PROBLEM DETAILS:
Looking through the data, please report how many lines contain the string "orange", giving nothing but the number.

DATA BLOCK:
((
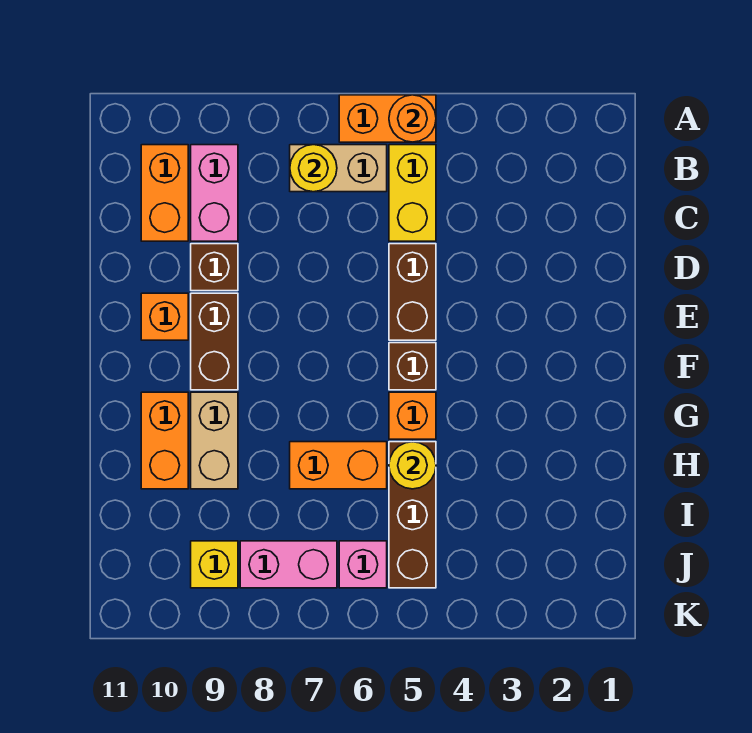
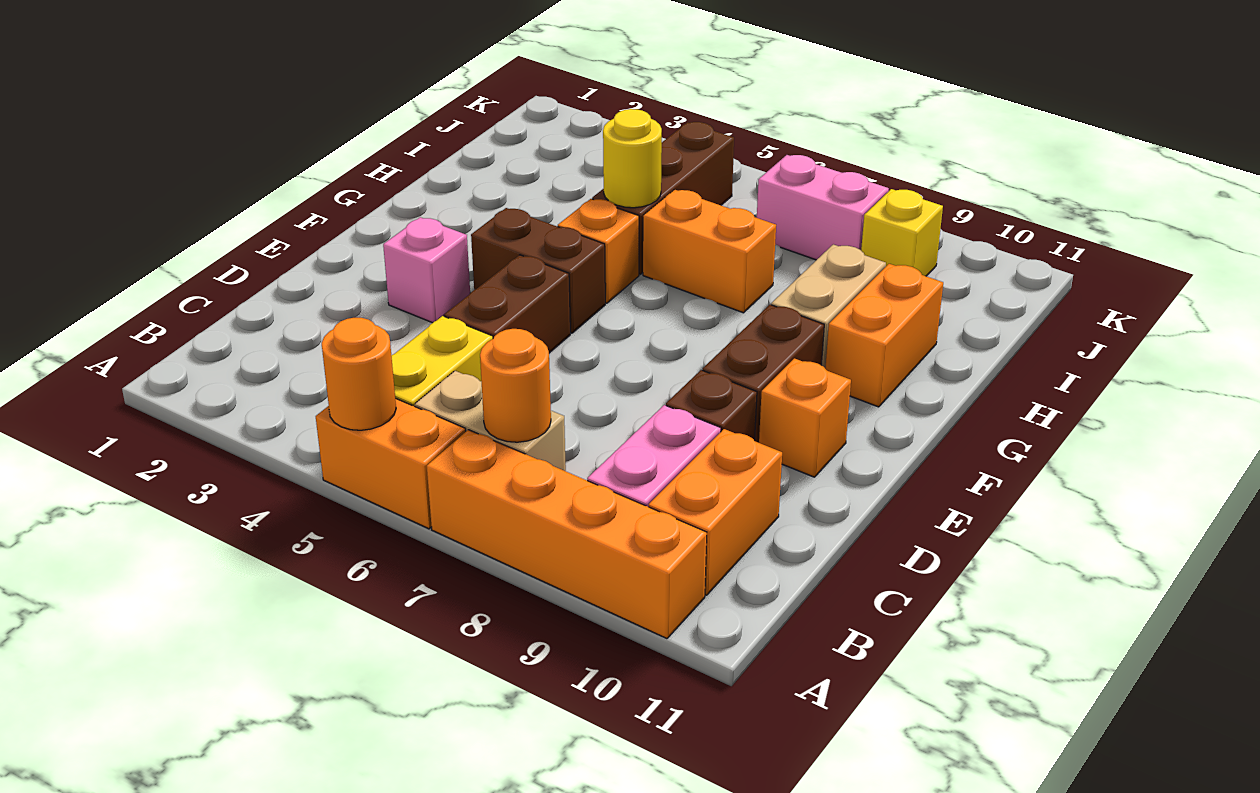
none -> orange brick A7:A10 level 1
yellow round brick B7 level 2 -> orange round brick B7 level 2
brown brick F5 level 1 -> brown brick F4:F5 level 1
pink brick J6 level 1 -> pink brick E3 level 1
))
RESPONSE FOR THIS EXERCISE:
2